TASK STATEMENT
Each line in the data holding "degrees" should be listed.

SUPPLIED MATERIAL
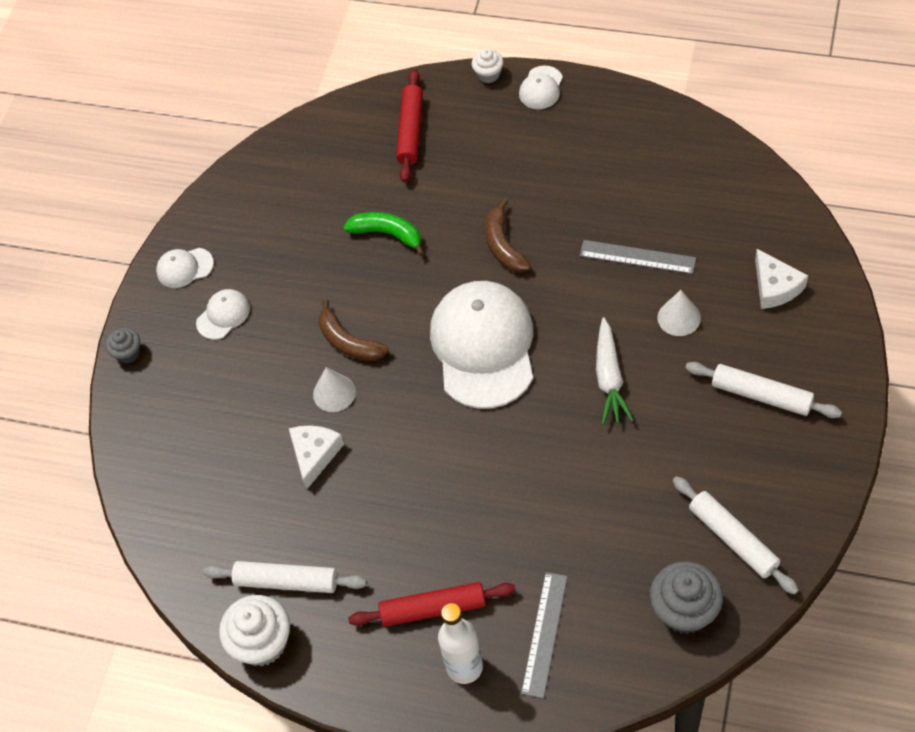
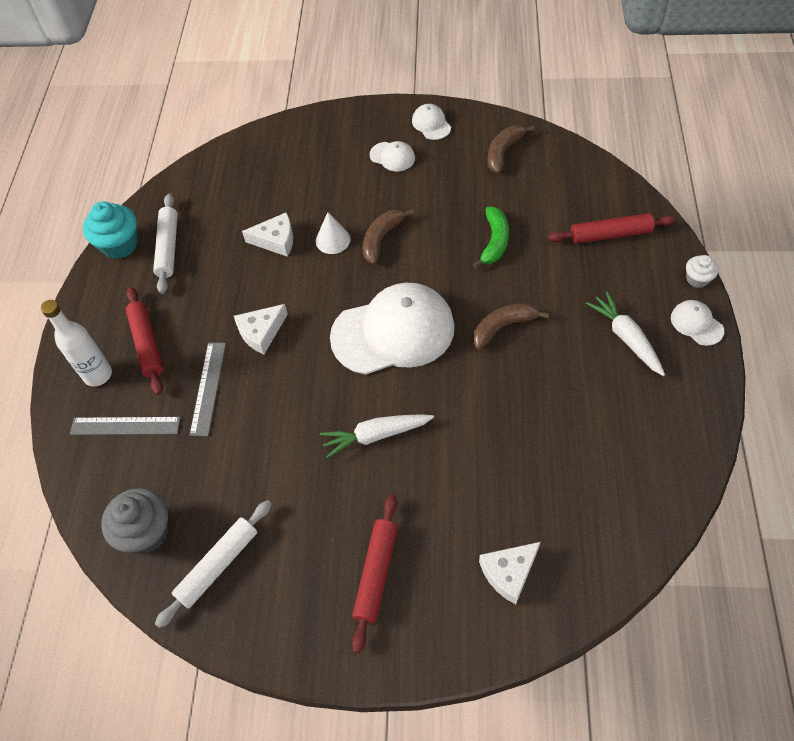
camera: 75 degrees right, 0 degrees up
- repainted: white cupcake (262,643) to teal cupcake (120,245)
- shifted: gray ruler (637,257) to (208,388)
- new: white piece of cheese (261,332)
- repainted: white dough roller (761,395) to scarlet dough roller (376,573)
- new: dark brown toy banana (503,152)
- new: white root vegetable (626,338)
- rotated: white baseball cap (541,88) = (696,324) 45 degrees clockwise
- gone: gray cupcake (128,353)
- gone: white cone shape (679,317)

TASK RESPONSE
camera: 75 degrees right, 0 degrees up
- rotated: white baseball cap (541,88) = (696,324) 45 degrees clockwise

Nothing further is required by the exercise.